From the data underneath, reproduce exactly the stretch that begins at the line with "R4: 56 (SRC, STG) -> 330k (SRC, STG)" and ends after the line with "IC1 pin OSC2: XO -> XI".

(Change listing data)
============================================================

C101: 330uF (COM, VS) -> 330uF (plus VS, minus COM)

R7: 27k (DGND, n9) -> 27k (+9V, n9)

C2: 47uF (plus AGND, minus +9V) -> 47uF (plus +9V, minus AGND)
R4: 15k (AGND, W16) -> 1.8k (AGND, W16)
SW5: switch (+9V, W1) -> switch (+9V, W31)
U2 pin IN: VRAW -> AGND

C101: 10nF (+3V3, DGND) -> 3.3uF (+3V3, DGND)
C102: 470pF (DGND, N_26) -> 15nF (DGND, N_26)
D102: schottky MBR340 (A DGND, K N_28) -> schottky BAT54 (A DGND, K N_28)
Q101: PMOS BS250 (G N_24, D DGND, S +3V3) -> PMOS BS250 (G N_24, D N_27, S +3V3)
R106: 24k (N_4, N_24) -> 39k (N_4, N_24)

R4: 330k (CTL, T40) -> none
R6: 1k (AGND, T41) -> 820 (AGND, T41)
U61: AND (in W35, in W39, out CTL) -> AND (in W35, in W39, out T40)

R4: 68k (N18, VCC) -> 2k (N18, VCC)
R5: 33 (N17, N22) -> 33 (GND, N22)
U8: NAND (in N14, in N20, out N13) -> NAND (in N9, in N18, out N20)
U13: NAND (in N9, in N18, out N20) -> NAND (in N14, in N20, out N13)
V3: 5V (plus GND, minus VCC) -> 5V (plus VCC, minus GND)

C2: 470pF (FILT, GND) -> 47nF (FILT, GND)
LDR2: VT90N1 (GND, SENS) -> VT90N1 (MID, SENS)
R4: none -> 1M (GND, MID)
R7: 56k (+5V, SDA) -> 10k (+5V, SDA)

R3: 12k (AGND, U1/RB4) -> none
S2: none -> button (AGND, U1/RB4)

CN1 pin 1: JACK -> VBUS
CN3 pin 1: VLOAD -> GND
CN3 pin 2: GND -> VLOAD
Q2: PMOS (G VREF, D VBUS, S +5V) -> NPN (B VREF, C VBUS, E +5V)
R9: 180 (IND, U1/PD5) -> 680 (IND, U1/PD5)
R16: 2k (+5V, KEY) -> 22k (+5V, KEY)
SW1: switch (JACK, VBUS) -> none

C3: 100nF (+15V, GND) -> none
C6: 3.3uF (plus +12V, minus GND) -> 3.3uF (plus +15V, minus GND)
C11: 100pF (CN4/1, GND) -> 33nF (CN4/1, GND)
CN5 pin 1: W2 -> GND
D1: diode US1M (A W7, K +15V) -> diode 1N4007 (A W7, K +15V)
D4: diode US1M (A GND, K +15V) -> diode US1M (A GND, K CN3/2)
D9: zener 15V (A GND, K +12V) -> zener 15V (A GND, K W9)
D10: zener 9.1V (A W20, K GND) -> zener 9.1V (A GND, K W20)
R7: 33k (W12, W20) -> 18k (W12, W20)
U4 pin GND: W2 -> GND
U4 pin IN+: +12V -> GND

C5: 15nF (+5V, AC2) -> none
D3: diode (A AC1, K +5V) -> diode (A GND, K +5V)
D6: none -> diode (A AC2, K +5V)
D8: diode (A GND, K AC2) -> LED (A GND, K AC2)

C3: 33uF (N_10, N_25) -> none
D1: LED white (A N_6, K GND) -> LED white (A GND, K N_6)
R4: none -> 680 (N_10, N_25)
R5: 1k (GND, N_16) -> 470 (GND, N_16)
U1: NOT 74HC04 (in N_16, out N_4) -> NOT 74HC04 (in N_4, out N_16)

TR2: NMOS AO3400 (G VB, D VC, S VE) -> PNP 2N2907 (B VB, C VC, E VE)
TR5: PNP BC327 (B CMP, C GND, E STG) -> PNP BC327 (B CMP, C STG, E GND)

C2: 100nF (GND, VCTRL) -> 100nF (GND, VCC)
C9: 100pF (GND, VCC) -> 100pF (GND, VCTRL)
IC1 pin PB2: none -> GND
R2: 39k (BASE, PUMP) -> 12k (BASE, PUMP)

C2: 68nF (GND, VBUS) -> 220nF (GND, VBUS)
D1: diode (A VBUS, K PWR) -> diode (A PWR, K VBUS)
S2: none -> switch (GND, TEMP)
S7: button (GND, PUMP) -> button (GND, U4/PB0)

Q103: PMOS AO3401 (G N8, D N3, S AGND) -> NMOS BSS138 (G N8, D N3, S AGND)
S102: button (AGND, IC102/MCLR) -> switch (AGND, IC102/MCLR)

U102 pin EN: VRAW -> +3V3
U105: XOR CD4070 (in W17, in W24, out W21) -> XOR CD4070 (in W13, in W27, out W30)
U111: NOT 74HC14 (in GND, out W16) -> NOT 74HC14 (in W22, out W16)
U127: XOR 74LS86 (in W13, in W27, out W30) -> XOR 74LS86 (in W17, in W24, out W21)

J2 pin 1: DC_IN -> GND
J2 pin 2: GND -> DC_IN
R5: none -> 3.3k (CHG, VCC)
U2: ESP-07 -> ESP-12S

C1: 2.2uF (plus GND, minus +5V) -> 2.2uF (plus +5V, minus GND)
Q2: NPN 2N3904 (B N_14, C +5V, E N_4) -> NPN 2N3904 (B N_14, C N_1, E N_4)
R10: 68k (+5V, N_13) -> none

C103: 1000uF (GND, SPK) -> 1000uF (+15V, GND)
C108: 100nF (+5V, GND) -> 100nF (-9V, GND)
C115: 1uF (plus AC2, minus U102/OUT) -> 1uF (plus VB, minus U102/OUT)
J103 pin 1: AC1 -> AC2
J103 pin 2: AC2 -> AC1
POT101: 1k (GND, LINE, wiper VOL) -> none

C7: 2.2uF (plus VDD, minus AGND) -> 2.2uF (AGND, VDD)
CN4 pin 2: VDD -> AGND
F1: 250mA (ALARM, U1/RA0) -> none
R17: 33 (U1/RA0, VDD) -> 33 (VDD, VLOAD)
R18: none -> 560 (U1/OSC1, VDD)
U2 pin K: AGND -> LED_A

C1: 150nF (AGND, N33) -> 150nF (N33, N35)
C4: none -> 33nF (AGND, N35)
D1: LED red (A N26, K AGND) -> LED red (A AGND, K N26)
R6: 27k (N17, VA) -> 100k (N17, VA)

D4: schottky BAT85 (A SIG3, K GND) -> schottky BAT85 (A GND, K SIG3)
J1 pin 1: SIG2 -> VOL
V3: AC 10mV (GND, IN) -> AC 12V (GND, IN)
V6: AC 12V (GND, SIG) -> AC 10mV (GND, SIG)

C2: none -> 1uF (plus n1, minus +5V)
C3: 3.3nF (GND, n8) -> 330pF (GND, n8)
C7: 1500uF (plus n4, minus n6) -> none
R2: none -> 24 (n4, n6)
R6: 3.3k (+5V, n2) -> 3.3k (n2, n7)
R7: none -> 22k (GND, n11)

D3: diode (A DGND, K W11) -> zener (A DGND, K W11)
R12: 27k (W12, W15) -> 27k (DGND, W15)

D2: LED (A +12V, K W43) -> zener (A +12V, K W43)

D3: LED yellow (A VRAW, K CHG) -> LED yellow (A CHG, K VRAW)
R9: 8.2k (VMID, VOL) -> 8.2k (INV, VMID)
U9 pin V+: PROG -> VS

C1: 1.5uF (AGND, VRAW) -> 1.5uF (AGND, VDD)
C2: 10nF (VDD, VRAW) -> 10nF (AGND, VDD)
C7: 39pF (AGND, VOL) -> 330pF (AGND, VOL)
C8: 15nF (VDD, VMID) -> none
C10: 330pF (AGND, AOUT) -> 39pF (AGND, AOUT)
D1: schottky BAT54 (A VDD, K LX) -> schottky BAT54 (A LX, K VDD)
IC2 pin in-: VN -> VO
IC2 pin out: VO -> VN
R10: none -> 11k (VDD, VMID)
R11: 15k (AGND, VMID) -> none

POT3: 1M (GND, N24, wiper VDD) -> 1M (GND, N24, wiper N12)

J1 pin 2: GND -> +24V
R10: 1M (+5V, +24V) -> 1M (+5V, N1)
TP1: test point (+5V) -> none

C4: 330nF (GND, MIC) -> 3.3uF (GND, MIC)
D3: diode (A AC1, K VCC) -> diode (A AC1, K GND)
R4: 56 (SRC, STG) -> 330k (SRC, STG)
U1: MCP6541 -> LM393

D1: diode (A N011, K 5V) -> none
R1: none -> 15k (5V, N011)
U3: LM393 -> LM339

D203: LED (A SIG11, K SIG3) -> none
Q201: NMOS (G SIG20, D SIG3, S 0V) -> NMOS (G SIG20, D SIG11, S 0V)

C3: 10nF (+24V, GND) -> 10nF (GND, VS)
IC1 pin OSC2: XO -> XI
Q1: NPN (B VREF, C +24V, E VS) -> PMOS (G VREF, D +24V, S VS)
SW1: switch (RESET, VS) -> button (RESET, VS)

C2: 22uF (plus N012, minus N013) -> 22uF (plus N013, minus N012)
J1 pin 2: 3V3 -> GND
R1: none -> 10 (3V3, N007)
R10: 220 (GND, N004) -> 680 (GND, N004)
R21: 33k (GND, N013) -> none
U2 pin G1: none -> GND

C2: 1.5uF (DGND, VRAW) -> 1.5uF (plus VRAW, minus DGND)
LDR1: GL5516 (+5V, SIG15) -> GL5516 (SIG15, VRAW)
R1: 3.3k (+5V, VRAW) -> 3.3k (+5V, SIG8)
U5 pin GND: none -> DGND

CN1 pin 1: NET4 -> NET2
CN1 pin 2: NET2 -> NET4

============================================================

ANSWER BOX —
R4: 56 (SRC, STG) -> 330k (SRC, STG)
U1: MCP6541 -> LM393

D1: diode (A N011, K 5V) -> none
R1: none -> 15k (5V, N011)
U3: LM393 -> LM339

D203: LED (A SIG11, K SIG3) -> none
Q201: NMOS (G SIG20, D SIG3, S 0V) -> NMOS (G SIG20, D SIG11, S 0V)

C3: 10nF (+24V, GND) -> 10nF (GND, VS)
IC1 pin OSC2: XO -> XI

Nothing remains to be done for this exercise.